◆ Task instructions
Taking the listing below line by line, tally those that contain the string "size". Give the total alone.

◆ Records for the task
+---+
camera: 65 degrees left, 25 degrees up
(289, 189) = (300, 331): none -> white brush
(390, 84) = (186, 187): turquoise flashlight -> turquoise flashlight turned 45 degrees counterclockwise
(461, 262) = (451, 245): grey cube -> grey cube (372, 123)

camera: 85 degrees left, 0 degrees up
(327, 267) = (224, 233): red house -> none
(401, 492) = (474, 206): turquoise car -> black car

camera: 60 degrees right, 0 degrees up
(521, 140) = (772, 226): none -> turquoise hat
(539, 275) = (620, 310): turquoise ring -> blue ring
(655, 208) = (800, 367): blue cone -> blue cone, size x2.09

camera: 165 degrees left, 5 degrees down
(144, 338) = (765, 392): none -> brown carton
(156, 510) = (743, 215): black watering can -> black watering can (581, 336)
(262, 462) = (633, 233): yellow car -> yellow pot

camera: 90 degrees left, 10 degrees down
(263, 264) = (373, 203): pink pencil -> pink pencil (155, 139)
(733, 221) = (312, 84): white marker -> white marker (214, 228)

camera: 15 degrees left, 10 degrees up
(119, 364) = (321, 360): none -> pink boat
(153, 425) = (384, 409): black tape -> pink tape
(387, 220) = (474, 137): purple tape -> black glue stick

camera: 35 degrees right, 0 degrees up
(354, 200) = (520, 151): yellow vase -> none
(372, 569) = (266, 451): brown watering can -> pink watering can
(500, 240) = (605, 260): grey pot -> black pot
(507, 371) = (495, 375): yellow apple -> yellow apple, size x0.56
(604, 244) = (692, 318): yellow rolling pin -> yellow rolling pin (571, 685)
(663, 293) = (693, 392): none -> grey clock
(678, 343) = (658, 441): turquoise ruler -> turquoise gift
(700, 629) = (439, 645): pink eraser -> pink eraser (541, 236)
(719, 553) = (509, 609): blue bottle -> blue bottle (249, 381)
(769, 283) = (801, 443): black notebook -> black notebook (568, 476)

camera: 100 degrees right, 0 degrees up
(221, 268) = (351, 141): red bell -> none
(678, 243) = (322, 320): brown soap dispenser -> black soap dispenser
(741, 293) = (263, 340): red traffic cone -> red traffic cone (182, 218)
+---+
◆ Final answer
2